Items from a dataset ▸
┌──

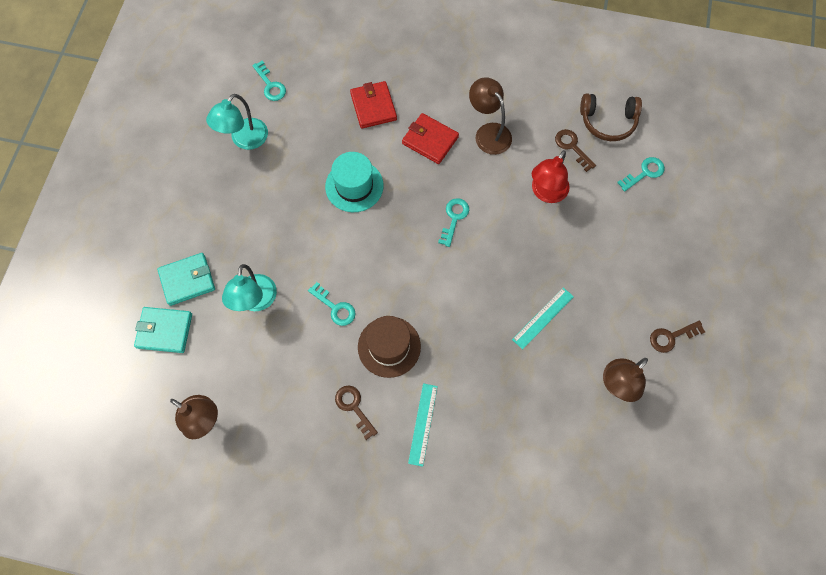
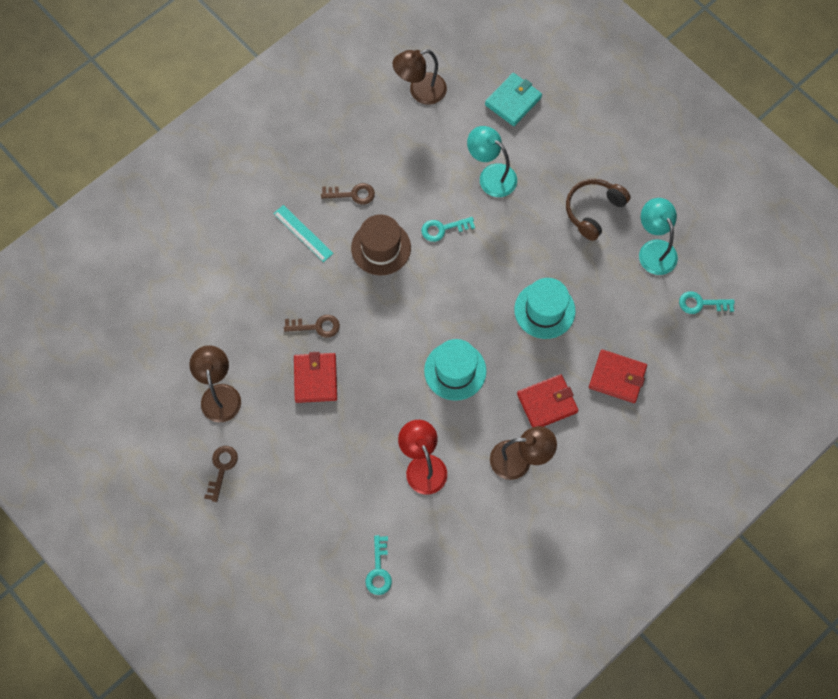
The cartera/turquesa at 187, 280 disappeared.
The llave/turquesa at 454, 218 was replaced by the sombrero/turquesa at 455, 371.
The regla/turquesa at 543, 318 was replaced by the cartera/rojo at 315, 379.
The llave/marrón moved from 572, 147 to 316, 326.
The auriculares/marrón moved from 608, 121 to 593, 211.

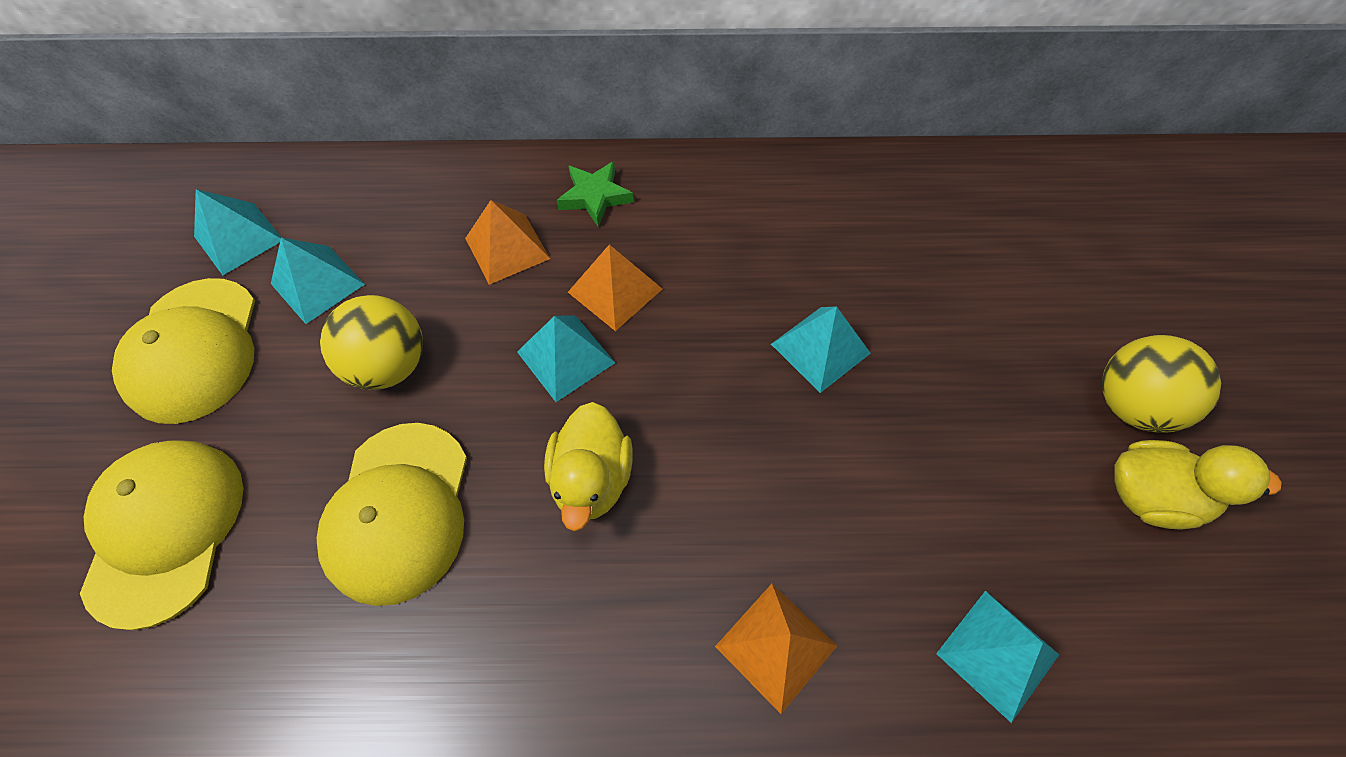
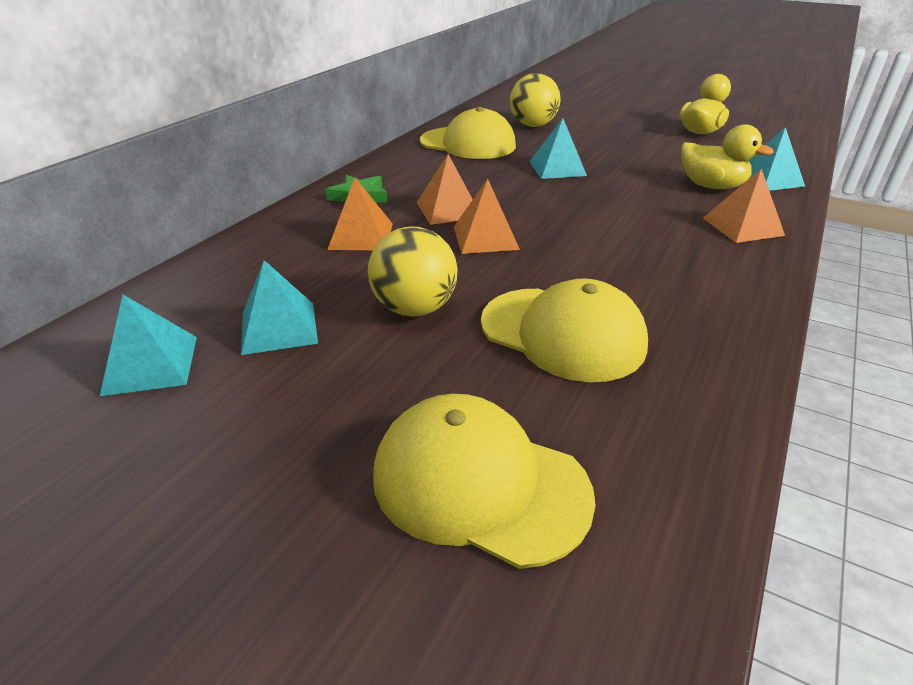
The gorra/amarillo moved from 194, 350 to 468, 143.
The pirámide/turquesa at 565, 357 became the pirámide/naranja at 485, 237.
The pato/amarillo moved from 592, 478 to 711, 186.
The pelota/amarillo moved from 1130, 404 to 533, 125.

└──

What you should do ▸ Starting at the line that contains "The regla/turquesa at" and ending with the last line of the data, transcribe every line exactly; skip the pictures.

Task output ▸
The regla/turquesa at 543, 318 was replaced by the cartera/rojo at 315, 379.
The llave/marrón moved from 572, 147 to 316, 326.
The auriculares/marrón moved from 608, 121 to 593, 211.

The gorra/amarillo moved from 194, 350 to 468, 143.
The pirámide/turquesa at 565, 357 became the pirámide/naranja at 485, 237.
The pato/amarillo moved from 592, 478 to 711, 186.
The pelota/amarillo moved from 1130, 404 to 533, 125.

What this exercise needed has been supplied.